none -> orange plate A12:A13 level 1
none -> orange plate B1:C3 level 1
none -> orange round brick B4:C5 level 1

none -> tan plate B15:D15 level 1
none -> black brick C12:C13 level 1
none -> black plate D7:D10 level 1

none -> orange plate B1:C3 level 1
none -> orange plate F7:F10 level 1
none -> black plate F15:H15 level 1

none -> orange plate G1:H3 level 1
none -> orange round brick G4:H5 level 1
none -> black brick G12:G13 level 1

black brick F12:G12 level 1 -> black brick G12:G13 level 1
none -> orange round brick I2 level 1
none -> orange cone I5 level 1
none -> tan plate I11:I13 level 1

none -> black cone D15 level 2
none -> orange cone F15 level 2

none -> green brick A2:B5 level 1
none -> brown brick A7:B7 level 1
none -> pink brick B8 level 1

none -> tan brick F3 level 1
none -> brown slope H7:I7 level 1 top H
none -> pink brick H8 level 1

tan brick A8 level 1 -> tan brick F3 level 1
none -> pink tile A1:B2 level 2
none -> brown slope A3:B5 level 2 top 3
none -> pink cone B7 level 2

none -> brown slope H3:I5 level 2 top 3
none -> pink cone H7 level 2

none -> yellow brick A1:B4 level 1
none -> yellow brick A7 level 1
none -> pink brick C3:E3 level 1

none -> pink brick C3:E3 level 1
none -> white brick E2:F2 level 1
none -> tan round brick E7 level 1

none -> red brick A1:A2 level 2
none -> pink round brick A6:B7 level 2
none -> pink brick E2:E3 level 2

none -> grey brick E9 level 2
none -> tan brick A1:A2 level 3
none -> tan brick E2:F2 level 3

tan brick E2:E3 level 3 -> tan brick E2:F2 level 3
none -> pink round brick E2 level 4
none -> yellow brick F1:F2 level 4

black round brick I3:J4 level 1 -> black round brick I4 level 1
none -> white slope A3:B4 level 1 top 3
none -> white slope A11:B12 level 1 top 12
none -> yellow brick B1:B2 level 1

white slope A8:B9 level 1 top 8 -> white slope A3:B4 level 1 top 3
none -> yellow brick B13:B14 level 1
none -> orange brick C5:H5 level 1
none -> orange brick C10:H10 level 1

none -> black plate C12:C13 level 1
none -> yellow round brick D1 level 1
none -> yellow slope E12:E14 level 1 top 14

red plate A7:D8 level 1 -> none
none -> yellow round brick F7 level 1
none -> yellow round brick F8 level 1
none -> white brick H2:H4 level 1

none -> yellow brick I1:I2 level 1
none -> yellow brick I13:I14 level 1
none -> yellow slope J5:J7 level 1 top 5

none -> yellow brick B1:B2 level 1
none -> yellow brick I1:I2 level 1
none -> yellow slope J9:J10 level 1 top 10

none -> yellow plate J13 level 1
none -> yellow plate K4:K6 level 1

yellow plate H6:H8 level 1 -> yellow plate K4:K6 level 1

Exercise directions: From the data above, copy each line that has the string "black".

Solution below:
none -> black brick C12:C13 level 1
none -> black plate D7:D10 level 1
none -> black plate F15:H15 level 1
none -> black brick G12:G13 level 1
black brick F12:G12 level 1 -> black brick G12:G13 level 1
none -> black cone D15 level 2
black round brick I3:J4 level 1 -> black round brick I4 level 1
none -> black plate C12:C13 level 1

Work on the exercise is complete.